Work to be completed: Look for the line that has "- swapped: truskawka/różowy" in the material below; please repeat it and every line after it, exactly, up to and including the line that has "- shifted: marchewka/fioletowy", and nothing else.

-- Material for this exercise follows --

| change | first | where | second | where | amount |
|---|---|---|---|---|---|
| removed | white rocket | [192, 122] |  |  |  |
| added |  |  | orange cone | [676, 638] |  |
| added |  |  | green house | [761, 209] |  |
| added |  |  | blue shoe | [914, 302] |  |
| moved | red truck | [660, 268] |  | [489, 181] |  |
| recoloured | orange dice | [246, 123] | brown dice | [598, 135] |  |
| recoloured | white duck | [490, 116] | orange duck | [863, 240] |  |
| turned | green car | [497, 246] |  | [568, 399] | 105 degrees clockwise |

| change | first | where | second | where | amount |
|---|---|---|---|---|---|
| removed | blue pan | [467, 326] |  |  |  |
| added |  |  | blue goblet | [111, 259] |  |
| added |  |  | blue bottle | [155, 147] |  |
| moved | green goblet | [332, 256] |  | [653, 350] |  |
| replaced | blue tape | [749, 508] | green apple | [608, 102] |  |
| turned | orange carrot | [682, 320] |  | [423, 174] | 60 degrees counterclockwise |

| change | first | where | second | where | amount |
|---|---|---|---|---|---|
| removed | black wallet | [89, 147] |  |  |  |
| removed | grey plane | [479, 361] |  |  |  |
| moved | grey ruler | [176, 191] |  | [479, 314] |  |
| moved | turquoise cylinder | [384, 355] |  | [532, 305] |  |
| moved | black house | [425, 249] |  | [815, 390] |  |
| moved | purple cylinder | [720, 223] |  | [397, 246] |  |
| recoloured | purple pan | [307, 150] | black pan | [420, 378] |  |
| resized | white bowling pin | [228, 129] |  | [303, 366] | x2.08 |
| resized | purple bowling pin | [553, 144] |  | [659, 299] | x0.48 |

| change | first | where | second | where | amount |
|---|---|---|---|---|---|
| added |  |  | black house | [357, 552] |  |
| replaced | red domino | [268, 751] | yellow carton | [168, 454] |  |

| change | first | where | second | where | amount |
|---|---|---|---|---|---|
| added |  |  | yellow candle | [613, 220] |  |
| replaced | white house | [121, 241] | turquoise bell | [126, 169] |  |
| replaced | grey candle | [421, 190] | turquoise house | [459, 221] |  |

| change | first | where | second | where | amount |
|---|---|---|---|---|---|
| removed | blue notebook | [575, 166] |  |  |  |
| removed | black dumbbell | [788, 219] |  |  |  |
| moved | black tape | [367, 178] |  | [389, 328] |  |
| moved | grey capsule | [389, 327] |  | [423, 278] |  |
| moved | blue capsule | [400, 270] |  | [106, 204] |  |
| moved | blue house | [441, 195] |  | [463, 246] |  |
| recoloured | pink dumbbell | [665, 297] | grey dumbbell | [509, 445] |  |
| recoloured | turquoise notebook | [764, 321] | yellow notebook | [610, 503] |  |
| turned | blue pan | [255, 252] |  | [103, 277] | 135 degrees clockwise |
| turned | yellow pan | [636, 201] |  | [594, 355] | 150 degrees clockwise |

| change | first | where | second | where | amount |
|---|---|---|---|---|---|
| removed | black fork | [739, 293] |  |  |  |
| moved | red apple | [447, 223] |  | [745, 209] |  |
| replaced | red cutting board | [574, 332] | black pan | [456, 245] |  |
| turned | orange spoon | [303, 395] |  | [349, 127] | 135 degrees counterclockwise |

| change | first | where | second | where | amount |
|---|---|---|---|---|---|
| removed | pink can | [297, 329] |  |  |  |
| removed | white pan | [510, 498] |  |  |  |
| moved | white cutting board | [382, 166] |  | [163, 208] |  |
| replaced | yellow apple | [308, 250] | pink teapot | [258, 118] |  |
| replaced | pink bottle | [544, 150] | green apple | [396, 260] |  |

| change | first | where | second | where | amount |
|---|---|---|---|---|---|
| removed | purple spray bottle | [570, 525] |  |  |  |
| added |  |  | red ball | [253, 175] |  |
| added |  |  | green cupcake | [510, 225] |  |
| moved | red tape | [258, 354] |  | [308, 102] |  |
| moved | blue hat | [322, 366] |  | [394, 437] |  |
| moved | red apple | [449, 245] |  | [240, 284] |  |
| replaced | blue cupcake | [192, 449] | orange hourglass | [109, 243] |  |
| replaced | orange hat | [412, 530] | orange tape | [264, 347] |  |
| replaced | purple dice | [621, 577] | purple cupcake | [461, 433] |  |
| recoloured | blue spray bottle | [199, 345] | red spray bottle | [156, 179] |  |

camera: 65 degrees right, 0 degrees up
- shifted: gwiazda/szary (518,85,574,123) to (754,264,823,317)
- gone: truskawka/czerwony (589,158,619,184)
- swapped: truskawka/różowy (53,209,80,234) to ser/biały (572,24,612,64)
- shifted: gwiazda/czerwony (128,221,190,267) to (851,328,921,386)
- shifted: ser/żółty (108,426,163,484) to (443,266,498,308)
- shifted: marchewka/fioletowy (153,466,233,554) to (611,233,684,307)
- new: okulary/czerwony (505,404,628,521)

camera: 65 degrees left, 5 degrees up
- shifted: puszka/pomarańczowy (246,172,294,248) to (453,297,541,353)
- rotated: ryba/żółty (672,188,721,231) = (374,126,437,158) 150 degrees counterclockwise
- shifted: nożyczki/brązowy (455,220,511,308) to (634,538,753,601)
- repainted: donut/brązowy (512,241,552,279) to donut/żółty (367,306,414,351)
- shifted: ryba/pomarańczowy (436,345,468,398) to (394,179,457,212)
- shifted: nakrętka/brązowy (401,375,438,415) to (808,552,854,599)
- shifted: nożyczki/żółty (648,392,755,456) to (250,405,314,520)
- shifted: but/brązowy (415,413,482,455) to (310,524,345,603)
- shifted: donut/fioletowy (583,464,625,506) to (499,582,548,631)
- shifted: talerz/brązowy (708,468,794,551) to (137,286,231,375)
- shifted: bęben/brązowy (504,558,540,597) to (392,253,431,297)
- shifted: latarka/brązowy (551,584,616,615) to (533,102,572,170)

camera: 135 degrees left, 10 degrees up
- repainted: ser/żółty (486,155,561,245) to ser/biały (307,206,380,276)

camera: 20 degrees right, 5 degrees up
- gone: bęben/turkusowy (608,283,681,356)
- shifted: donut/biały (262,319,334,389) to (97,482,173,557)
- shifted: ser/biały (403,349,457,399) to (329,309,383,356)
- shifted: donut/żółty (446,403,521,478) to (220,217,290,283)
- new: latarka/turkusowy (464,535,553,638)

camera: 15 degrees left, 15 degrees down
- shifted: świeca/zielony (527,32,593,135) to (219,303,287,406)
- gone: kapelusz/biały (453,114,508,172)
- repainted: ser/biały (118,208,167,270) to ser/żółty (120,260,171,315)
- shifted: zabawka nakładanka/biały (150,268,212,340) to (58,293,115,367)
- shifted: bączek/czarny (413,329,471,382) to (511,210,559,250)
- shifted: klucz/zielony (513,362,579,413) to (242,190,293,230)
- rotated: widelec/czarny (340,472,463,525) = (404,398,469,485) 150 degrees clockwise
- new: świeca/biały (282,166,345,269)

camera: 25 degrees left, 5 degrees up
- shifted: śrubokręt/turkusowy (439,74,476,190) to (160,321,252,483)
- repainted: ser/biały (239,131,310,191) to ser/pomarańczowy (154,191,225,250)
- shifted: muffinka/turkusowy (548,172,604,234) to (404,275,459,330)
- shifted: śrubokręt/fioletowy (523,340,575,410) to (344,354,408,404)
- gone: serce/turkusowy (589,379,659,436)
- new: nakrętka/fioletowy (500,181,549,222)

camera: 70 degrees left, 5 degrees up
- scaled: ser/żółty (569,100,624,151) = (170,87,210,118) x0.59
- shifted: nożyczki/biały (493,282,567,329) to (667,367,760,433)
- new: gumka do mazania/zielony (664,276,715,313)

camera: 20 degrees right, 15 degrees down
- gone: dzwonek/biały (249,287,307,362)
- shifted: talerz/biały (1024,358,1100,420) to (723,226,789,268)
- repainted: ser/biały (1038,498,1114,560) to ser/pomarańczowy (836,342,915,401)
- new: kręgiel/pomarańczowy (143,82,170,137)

-- Material for this exercise concluded --

Answer for the task:
- swapped: truskawka/różowy (53,209,80,234) to ser/biały (572,24,612,64)
- shifted: gwiazda/czerwony (128,221,190,267) to (851,328,921,386)
- shifted: ser/żółty (108,426,163,484) to (443,266,498,308)
- shifted: marchewka/fioletowy (153,466,233,554) to (611,233,684,307)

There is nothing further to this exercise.